**Data for the task:**

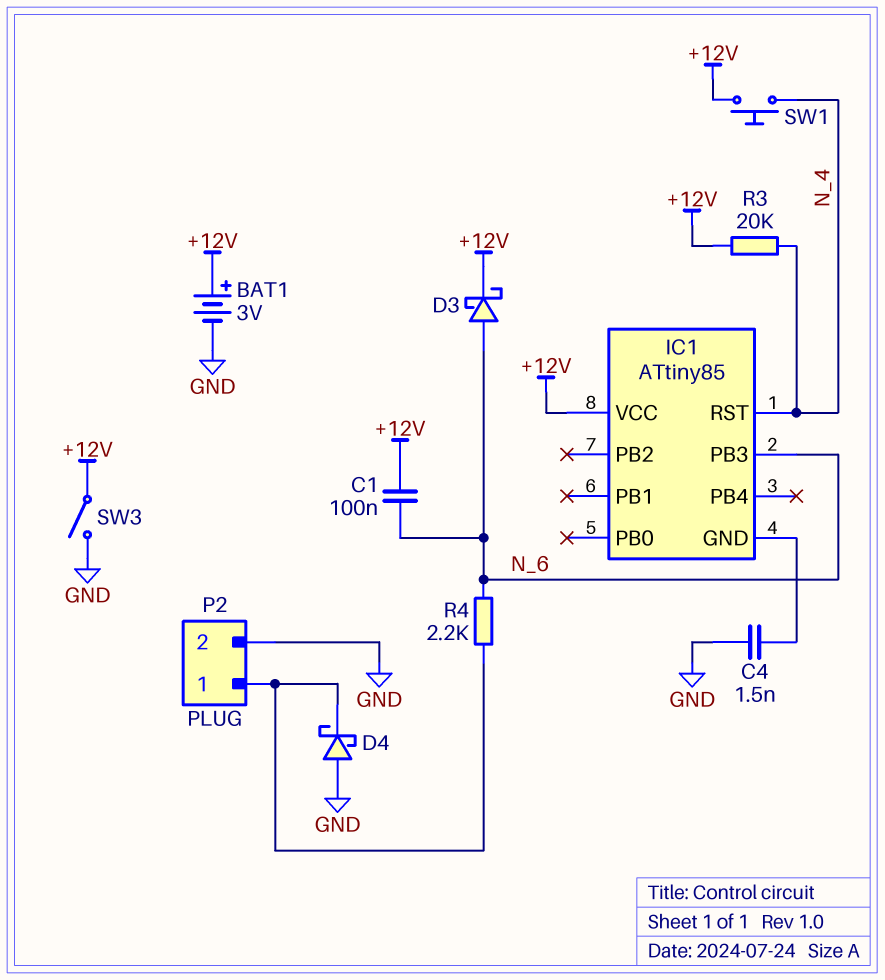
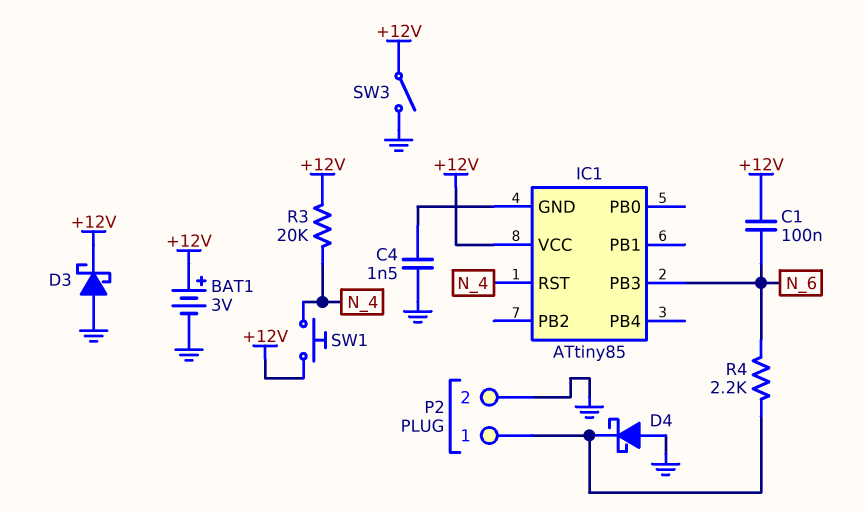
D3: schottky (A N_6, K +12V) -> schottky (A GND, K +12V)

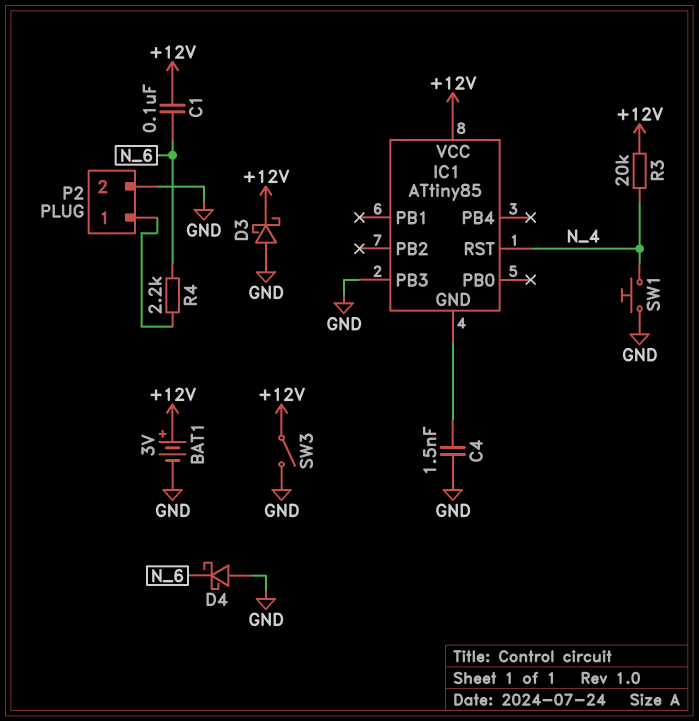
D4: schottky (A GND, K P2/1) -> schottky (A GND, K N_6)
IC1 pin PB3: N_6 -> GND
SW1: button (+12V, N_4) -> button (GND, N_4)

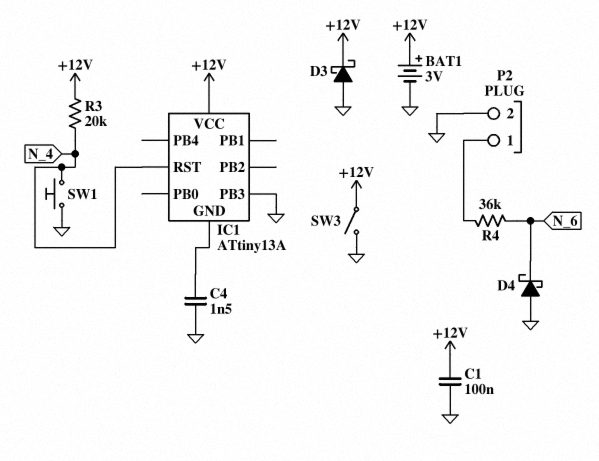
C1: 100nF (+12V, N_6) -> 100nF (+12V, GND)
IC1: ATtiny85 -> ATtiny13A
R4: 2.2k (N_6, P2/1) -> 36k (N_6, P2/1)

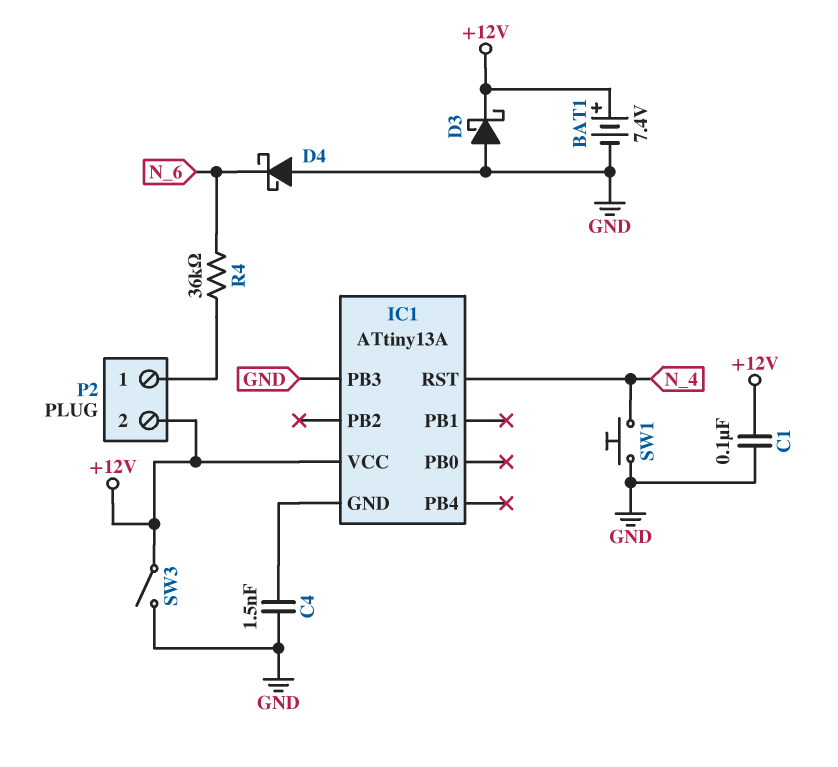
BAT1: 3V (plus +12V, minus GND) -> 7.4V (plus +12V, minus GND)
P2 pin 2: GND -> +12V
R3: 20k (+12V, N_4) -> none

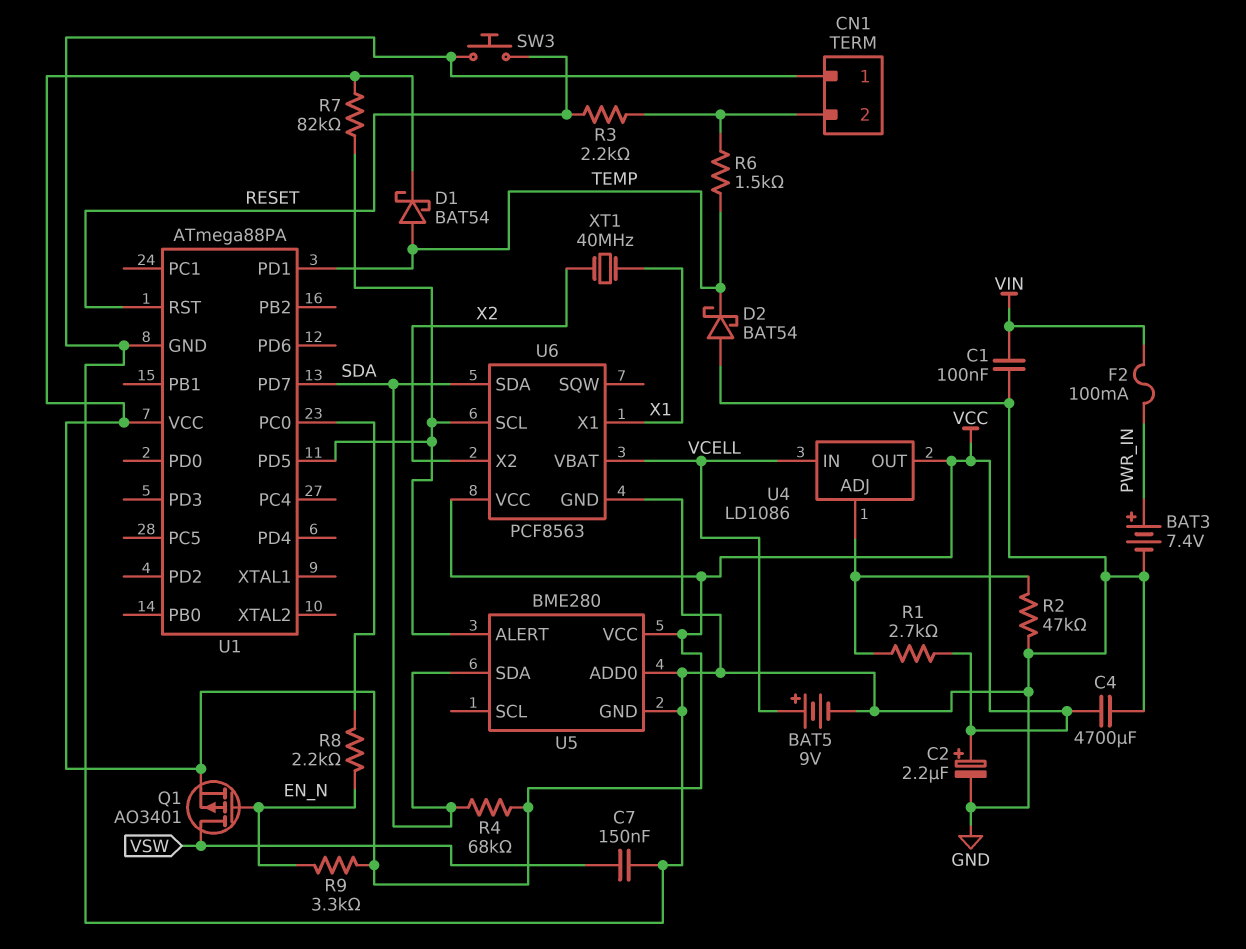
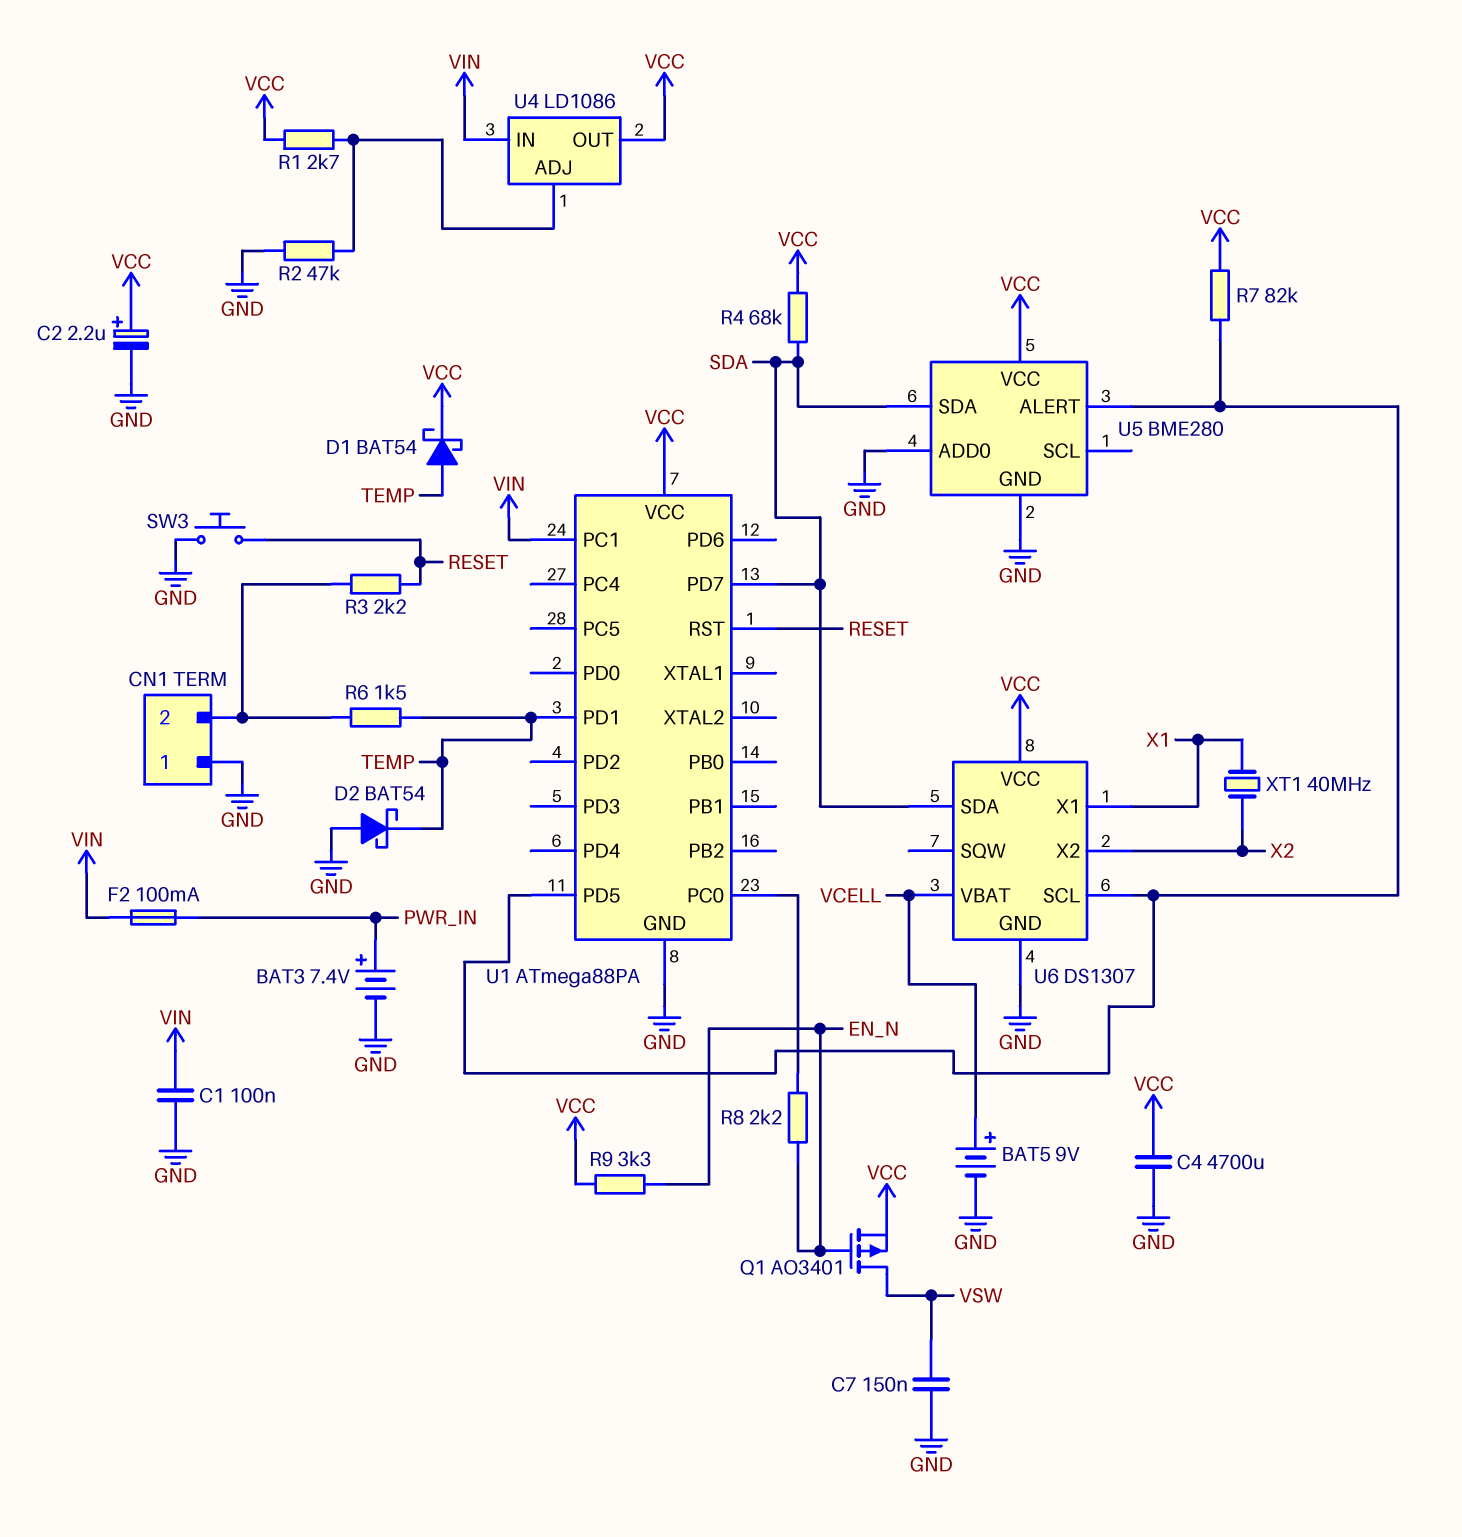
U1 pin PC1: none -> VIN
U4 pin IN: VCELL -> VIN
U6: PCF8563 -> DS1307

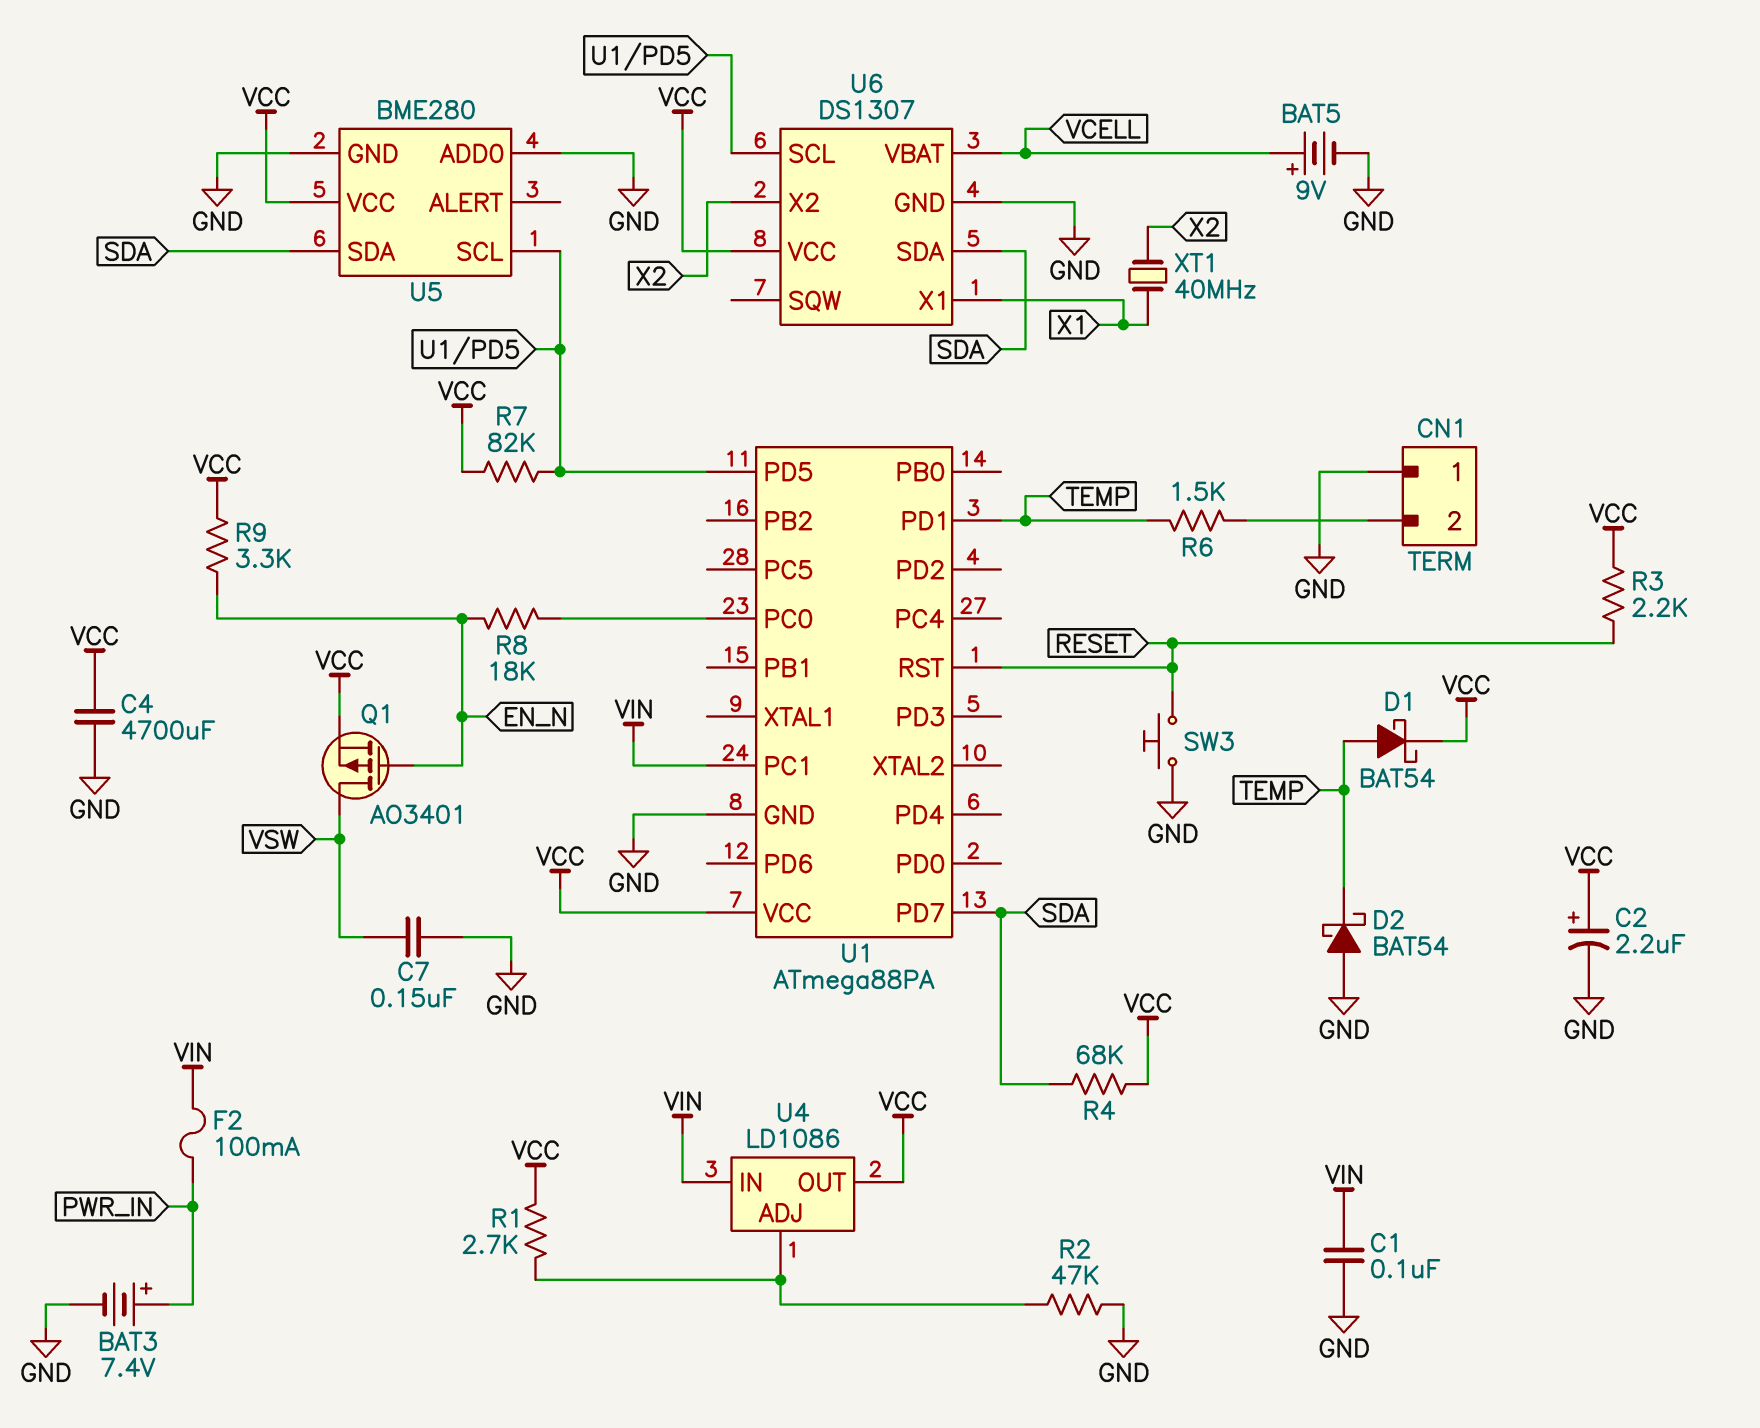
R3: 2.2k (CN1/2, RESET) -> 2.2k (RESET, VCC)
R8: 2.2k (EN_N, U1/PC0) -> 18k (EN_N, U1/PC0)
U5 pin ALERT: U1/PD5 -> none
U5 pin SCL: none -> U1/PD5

**About this exercise:** Print once more, exactly, the lines from the one with "IC1 pin PB3: N_6 -> GND" through the last line of the data, both ends included, without any pictures.

**Final answer:**
IC1 pin PB3: N_6 -> GND
SW1: button (+12V, N_4) -> button (GND, N_4)

C1: 100nF (+12V, N_6) -> 100nF (+12V, GND)
IC1: ATtiny85 -> ATtiny13A
R4: 2.2k (N_6, P2/1) -> 36k (N_6, P2/1)

BAT1: 3V (plus +12V, minus GND) -> 7.4V (plus +12V, minus GND)
P2 pin 2: GND -> +12V
R3: 20k (+12V, N_4) -> none

U1 pin PC1: none -> VIN
U4 pin IN: VCELL -> VIN
U6: PCF8563 -> DS1307

R3: 2.2k (CN1/2, RESET) -> 2.2k (RESET, VCC)
R8: 2.2k (EN_N, U1/PC0) -> 18k (EN_N, U1/PC0)
U5 pin ALERT: U1/PD5 -> none
U5 pin SCL: none -> U1/PD5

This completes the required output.